### Task prompt
Reproduce the whole listing below without its pictures, exactly as written.

### Supplied material
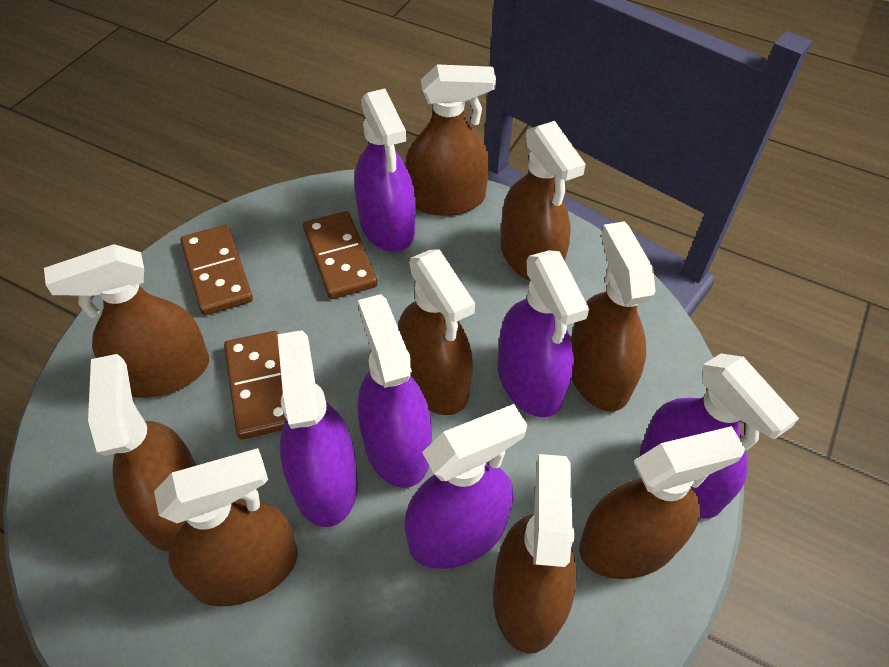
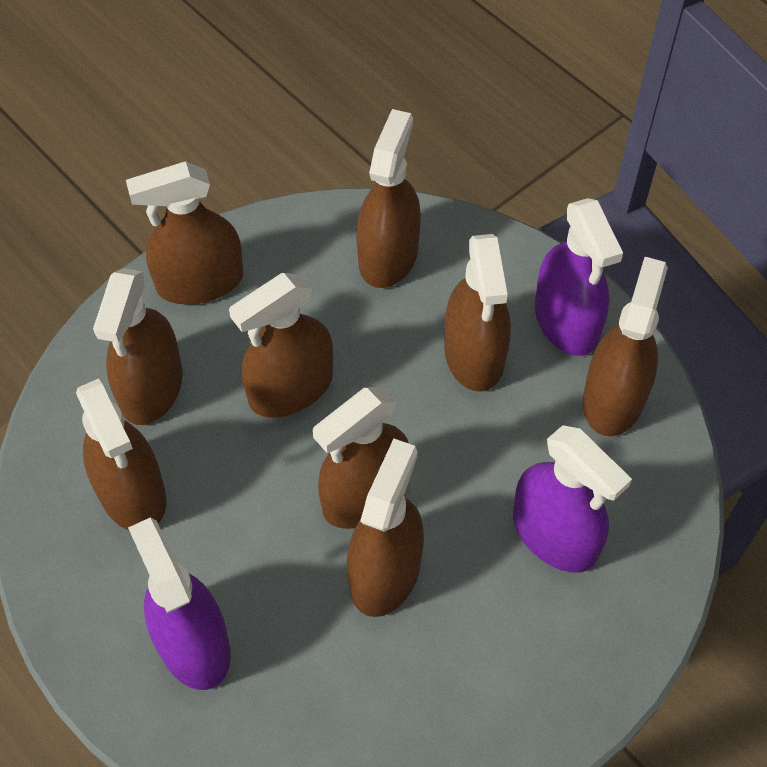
brown domino: 3 -> 0
purple spray bottle: 6 -> 3

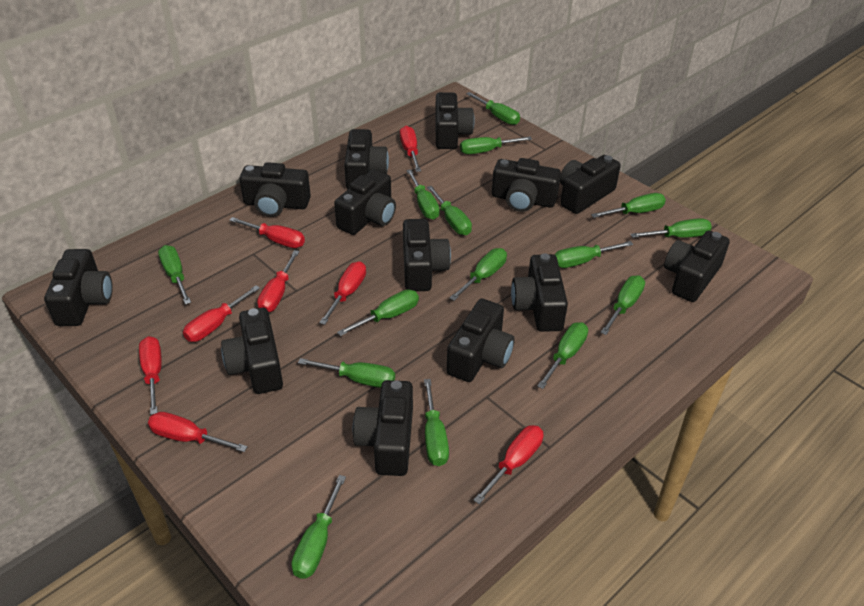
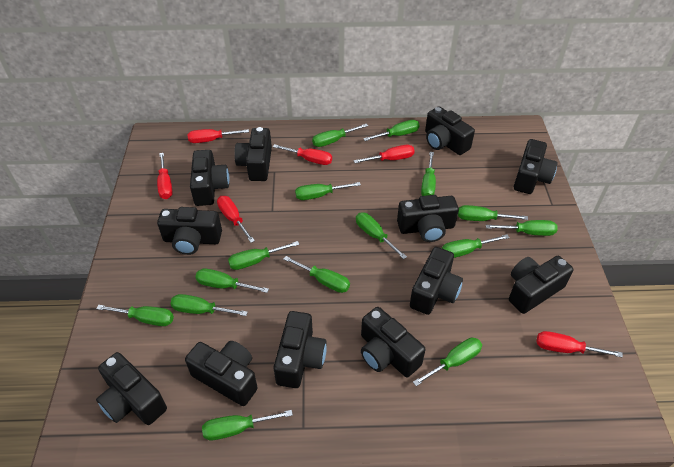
black camera: 13 -> 12
red screwdriver: 8 -> 6

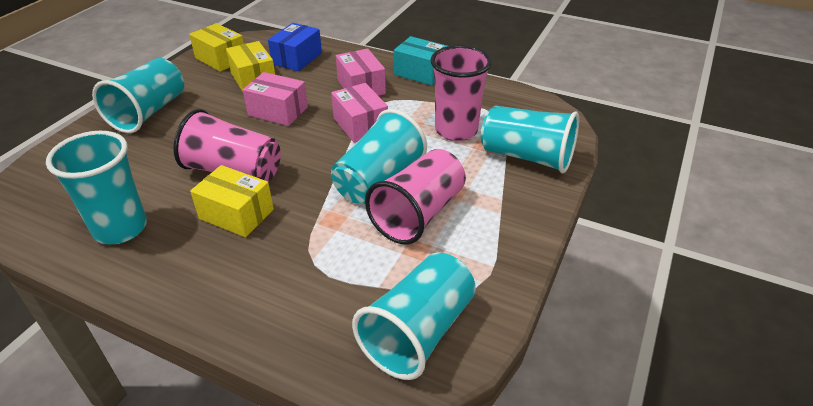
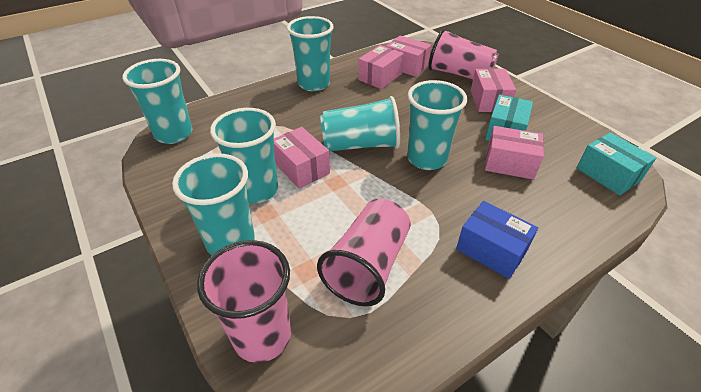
pink box: 3 -> 5
turquoise box: 1 -> 2
turquoise cup: 5 -> 6
yellow box: 3 -> 0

### Answer space
brown domino: 3 -> 0
purple spray bottle: 6 -> 3

black camera: 13 -> 12
red screwdriver: 8 -> 6

pink box: 3 -> 5
turquoise box: 1 -> 2
turquoise cup: 5 -> 6
yellow box: 3 -> 0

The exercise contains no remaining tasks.